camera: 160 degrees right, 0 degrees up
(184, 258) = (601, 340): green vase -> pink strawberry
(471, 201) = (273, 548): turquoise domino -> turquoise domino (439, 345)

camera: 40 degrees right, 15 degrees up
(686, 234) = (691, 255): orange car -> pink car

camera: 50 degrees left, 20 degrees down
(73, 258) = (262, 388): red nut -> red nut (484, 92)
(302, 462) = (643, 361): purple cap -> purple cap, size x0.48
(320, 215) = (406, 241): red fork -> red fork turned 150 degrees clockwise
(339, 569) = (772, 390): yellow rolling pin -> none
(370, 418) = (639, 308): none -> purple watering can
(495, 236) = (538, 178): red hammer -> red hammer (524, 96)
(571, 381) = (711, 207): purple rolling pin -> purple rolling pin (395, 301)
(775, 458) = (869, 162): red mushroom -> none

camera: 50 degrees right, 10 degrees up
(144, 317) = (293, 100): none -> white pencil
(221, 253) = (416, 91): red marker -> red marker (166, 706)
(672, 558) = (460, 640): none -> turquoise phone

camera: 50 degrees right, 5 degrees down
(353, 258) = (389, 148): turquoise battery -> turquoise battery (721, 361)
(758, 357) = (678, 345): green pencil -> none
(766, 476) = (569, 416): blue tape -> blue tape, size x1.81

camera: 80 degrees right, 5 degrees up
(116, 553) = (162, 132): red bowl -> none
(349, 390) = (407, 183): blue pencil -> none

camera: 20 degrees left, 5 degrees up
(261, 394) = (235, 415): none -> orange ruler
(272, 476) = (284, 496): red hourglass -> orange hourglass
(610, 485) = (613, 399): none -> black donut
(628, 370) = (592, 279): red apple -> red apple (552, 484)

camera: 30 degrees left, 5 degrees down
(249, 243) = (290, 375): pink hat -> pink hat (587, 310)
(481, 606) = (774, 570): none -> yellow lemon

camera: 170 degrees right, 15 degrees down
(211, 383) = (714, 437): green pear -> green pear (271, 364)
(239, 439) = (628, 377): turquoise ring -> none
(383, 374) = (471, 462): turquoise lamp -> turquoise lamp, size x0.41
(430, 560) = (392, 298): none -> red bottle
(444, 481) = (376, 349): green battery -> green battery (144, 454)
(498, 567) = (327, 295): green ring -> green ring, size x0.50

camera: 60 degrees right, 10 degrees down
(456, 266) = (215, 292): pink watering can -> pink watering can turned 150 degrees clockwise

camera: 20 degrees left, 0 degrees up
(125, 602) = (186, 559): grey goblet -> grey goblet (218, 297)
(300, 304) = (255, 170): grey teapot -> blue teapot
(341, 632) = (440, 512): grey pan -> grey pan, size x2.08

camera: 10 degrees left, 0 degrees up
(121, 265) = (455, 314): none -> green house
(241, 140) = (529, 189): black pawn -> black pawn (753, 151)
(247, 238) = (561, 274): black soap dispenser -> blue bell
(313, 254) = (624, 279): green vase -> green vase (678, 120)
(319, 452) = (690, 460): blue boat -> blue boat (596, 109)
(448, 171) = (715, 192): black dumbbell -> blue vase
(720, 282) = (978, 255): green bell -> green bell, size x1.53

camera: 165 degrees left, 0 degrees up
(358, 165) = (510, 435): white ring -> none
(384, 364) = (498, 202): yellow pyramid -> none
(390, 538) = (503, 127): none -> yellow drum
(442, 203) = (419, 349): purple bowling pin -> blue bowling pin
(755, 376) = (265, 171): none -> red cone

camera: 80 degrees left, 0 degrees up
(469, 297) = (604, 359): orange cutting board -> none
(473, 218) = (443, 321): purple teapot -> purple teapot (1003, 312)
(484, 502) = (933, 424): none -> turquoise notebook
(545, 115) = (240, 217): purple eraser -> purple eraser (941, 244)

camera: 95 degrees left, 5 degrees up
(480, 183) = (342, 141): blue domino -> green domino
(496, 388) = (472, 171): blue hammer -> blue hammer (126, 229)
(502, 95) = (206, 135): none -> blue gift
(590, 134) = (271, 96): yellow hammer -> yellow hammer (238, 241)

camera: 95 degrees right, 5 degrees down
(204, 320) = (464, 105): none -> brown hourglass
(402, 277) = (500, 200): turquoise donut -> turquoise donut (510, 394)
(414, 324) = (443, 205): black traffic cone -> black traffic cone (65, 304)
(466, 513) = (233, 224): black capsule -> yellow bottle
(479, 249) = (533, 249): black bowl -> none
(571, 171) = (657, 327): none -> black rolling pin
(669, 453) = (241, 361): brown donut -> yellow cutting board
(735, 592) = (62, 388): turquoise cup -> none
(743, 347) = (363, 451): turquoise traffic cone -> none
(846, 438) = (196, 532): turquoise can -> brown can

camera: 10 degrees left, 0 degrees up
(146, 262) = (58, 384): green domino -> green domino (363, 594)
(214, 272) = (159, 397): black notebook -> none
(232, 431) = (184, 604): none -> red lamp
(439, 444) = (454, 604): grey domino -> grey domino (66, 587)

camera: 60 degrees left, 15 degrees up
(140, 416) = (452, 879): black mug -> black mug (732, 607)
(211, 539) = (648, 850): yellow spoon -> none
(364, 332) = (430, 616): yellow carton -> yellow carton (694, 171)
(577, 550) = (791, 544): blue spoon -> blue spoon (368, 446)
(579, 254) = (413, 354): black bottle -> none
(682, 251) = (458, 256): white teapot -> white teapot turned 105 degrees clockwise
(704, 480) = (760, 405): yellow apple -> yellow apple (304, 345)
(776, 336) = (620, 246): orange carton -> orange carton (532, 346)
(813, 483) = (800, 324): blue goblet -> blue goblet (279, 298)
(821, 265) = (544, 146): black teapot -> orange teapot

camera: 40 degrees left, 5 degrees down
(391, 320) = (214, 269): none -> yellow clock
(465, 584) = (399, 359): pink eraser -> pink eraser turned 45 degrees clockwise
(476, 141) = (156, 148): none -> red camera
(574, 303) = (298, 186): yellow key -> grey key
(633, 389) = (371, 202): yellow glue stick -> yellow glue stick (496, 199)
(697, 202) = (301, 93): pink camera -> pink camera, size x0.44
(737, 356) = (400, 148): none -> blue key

◆ Brief ◆
From the records above, copy each line where the word "bottle" can be found.

◆ Task output ◆
(430, 560) = (392, 298): none -> red bottle
(466, 513) = (233, 224): black capsule -> yellow bottle
(579, 254) = (413, 354): black bottle -> none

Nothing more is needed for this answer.